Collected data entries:
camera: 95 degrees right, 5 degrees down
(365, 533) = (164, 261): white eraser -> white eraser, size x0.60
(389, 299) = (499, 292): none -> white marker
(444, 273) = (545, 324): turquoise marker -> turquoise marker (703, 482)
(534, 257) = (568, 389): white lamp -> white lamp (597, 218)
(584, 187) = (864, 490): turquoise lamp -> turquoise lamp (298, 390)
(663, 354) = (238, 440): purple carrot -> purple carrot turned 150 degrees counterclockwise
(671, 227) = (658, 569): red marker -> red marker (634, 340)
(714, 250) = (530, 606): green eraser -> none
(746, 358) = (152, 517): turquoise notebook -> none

==

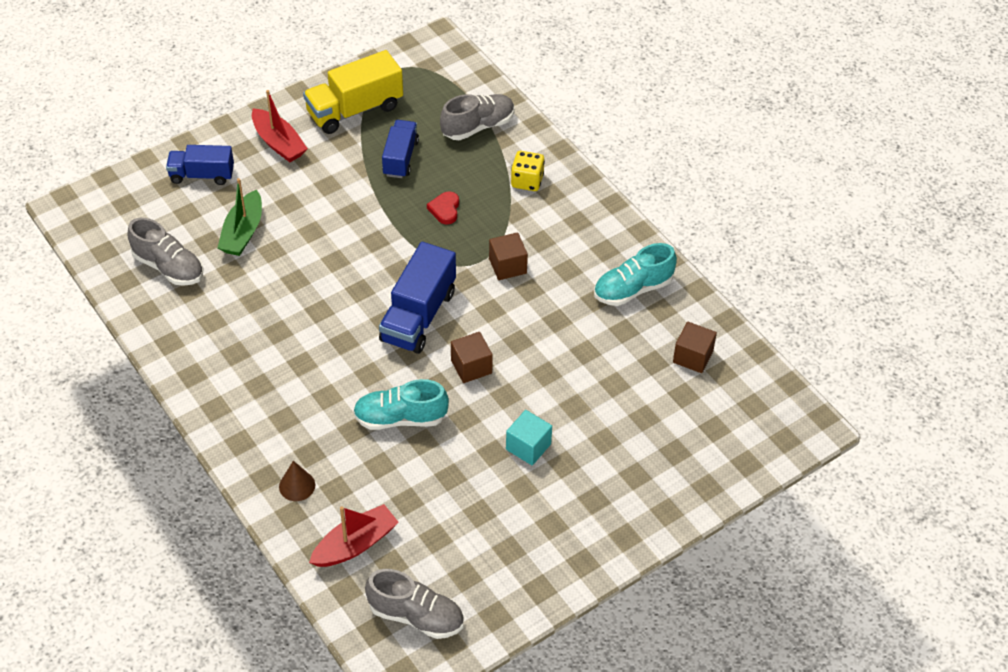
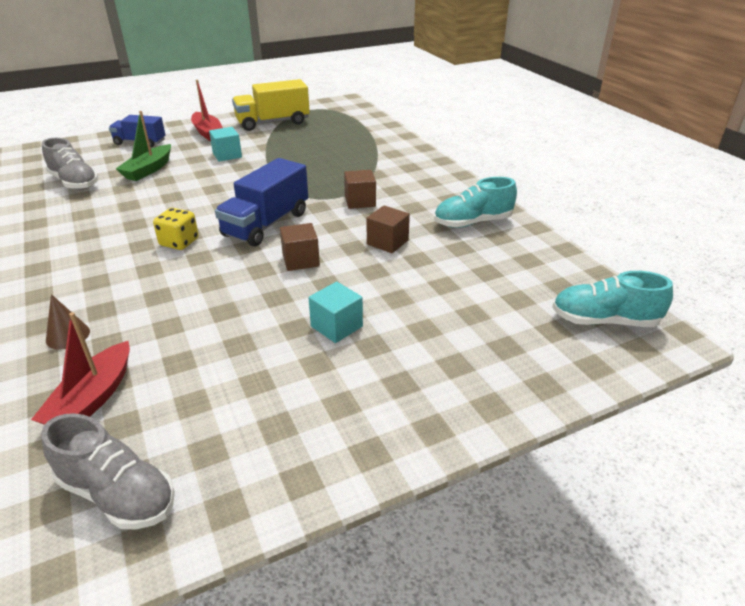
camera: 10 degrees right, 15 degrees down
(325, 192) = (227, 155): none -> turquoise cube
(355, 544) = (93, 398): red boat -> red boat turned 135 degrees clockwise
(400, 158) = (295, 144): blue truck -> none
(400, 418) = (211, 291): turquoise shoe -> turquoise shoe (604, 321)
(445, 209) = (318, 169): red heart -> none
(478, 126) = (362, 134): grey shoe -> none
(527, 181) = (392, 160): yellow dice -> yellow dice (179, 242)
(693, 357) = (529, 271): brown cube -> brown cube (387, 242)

◆ **WHAT YOU NEED TO DO**: Every line of the data that holds "white" should be counted, and only the total given.

◆ **TASK RESULT**: 3